WORK ORDER:
Count the lines below that include the word "minus" and write that number alone.

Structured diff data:
:::

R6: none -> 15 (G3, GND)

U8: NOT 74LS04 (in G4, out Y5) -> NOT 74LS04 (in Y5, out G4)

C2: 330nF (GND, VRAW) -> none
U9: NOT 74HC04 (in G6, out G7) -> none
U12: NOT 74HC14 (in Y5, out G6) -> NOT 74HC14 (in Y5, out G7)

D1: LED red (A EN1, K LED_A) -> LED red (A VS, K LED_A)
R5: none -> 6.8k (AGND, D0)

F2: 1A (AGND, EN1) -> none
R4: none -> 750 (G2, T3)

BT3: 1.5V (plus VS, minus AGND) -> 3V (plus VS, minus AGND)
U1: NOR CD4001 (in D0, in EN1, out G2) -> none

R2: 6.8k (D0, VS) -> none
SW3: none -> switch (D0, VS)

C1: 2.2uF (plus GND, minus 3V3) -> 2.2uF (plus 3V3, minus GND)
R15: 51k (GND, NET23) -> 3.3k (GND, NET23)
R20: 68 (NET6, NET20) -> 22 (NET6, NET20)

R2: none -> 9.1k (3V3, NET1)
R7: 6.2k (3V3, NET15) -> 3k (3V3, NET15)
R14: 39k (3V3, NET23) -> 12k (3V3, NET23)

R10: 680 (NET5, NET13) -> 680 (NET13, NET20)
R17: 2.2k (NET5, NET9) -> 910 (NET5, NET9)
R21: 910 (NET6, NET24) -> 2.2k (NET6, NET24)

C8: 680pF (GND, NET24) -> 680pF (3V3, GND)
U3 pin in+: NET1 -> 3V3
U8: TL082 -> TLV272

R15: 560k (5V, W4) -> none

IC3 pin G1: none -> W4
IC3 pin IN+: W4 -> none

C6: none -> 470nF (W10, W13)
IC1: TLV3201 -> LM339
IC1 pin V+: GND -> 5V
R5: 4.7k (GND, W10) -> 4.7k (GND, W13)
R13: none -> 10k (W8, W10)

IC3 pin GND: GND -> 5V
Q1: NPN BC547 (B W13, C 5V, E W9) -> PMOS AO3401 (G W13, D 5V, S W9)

:::

ANSWER FOR THE TASK:
2